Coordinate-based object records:
───

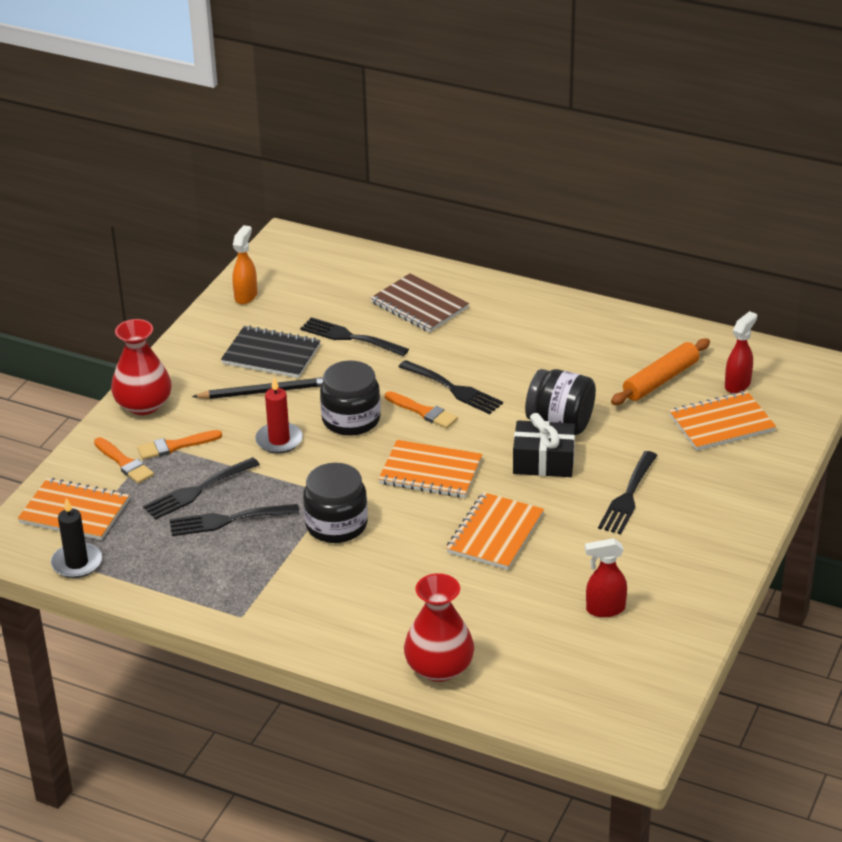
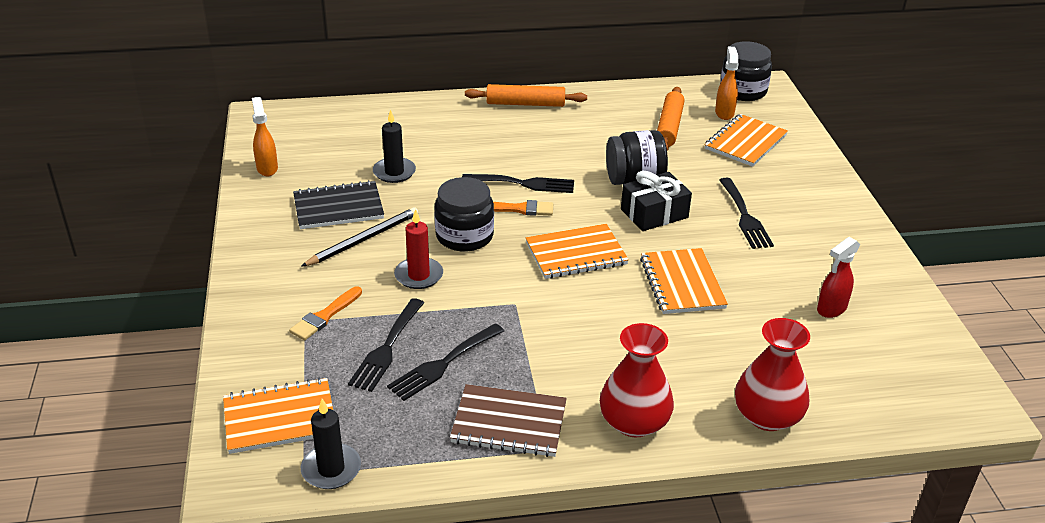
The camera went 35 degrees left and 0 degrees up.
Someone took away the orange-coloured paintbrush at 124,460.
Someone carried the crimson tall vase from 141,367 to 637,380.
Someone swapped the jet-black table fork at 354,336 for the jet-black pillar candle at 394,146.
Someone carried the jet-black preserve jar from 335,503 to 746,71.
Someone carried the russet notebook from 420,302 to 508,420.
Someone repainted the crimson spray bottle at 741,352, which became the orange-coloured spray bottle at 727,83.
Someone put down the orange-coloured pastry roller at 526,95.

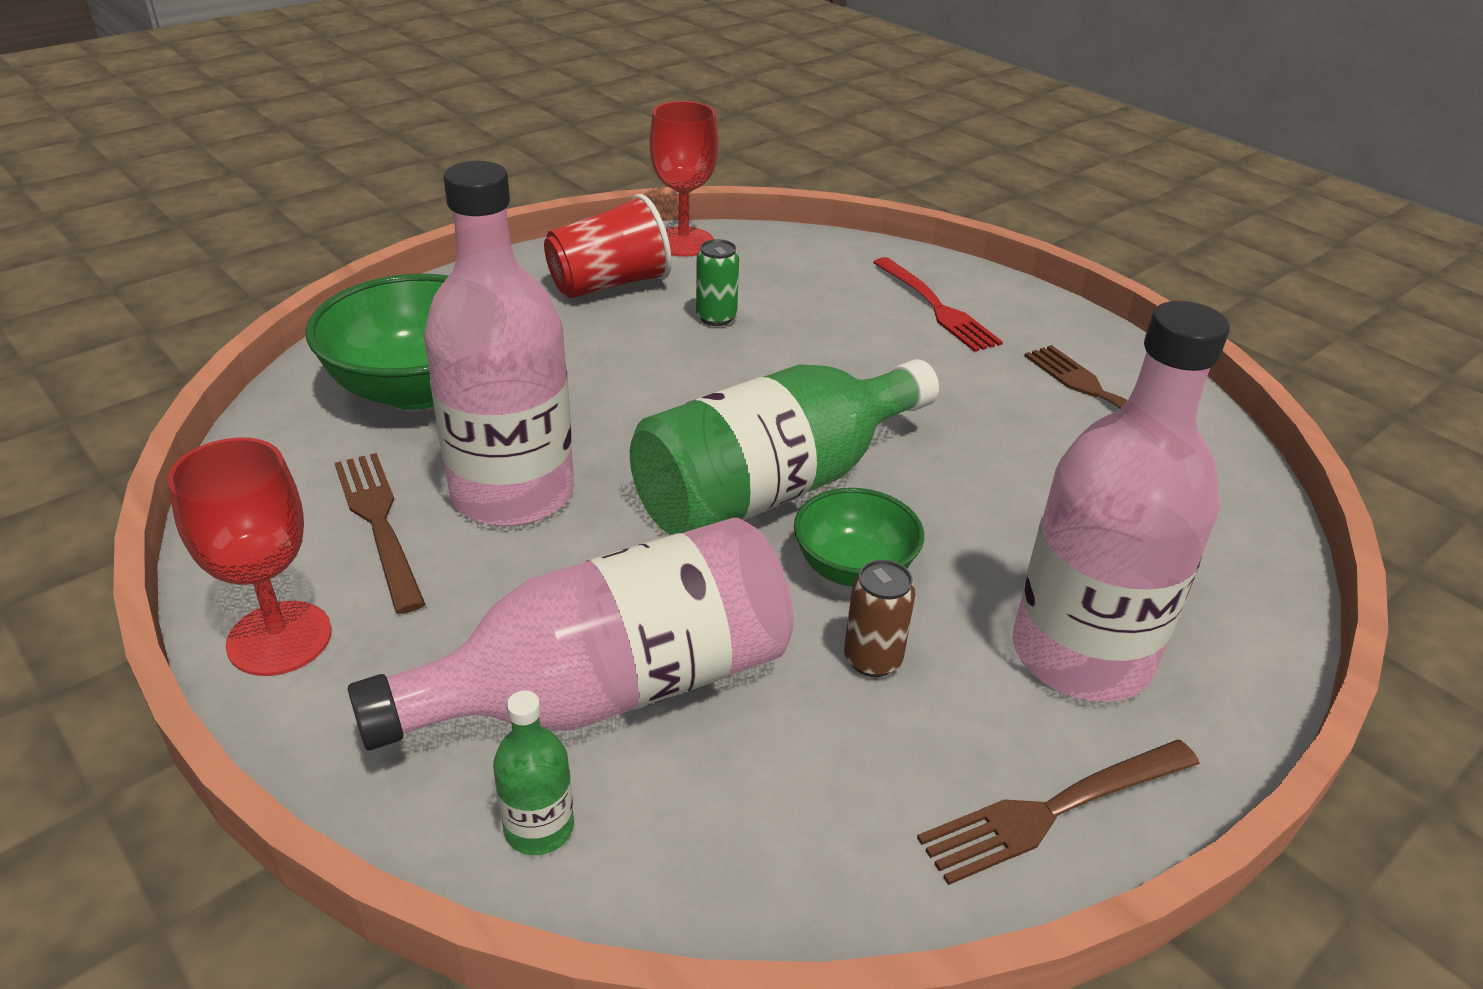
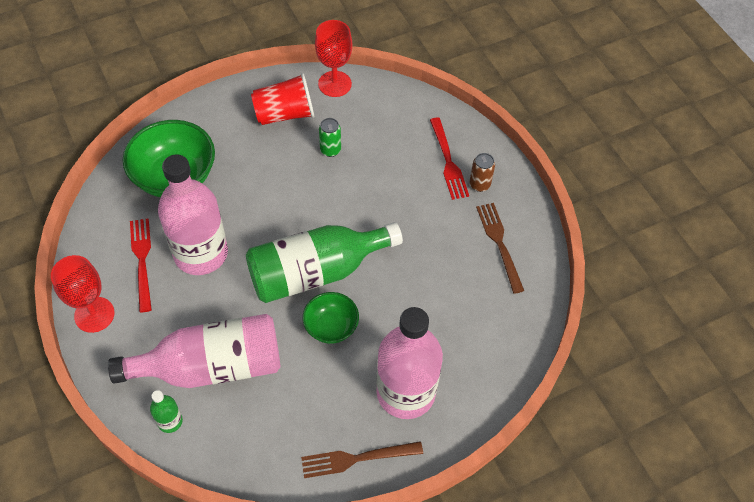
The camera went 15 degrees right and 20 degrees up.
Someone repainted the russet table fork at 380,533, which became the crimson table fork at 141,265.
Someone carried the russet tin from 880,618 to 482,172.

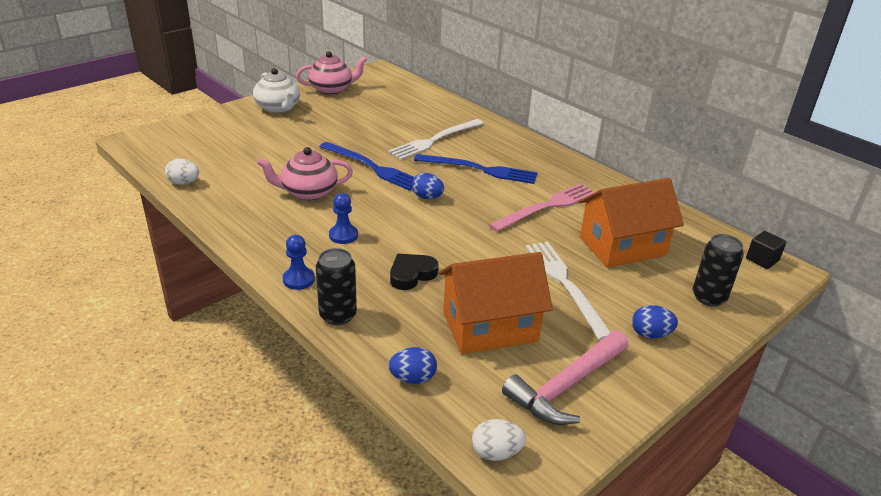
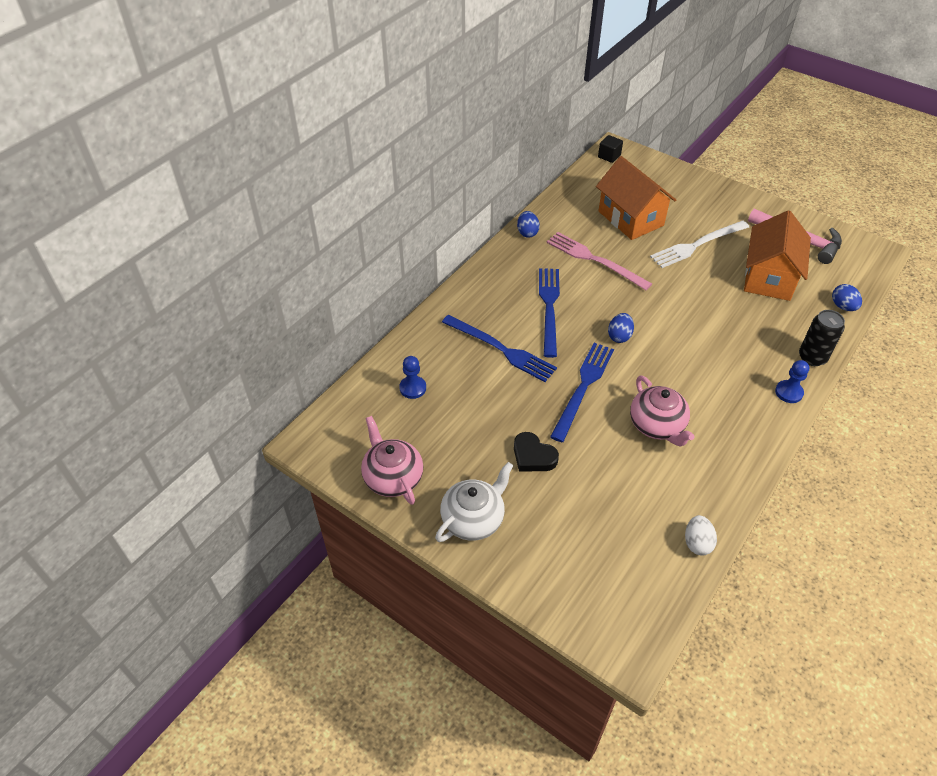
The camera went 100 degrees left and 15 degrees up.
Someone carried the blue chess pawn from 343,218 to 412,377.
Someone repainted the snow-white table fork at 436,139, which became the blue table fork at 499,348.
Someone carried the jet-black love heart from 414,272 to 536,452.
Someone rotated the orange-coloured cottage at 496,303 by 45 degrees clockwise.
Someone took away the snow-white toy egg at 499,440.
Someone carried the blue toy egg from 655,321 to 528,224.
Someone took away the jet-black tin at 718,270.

───

* _WHAT NEEDS TO BE DONE_
Taking the line with "Someone swapped the" as the first and the line with "Someone repainted the crimson" as the last, retype that stretch of the data above exactly, with no other lines.

* _ANSWER FOR THIS EXERCISE_
Someone swapped the jet-black table fork at 354,336 for the jet-black pillar candle at 394,146.
Someone carried the jet-black preserve jar from 335,503 to 746,71.
Someone carried the russet notebook from 420,302 to 508,420.
Someone repainted the crimson spray bottle at 741,352, which became the orange-coloured spray bottle at 727,83.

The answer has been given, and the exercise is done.